WHAT YOU ARE ASKED TO DO | Where does the word "black" show up in the data? Please find each such line and copy it.

Start of SUPPLIED MATERIAL

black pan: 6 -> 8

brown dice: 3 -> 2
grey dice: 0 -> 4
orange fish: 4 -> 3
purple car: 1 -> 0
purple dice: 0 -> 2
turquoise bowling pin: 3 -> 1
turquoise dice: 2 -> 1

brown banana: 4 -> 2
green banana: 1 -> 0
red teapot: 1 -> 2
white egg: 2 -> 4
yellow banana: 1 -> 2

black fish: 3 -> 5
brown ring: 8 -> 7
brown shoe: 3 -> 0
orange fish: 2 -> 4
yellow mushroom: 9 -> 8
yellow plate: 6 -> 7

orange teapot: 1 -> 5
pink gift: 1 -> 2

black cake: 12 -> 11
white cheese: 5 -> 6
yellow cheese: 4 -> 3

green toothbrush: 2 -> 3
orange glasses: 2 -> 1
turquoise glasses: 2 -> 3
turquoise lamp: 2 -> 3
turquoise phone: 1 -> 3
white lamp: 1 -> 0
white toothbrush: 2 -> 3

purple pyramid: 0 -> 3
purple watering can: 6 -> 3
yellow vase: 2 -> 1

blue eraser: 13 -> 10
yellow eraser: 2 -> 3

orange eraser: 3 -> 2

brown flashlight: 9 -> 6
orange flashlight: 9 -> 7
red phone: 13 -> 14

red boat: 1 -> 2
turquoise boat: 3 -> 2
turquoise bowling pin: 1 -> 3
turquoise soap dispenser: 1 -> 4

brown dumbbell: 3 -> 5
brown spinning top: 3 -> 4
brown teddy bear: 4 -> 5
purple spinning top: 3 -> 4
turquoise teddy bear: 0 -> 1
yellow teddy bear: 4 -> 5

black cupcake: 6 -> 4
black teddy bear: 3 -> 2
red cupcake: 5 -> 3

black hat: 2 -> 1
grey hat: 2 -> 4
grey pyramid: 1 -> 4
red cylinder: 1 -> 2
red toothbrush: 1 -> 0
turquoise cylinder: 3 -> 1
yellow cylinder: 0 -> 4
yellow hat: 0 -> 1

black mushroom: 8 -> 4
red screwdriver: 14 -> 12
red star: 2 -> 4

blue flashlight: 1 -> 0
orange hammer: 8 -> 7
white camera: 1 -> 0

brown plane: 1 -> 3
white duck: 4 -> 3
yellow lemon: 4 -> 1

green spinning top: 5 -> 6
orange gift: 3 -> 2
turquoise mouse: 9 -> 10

End of SUPPLIED MATERIAL

RESPONSE TO THIS EXERCISE |
black pan: 6 -> 8
black fish: 3 -> 5
black cake: 12 -> 11
black cupcake: 6 -> 4
black teddy bear: 3 -> 2
black hat: 2 -> 1
black mushroom: 8 -> 4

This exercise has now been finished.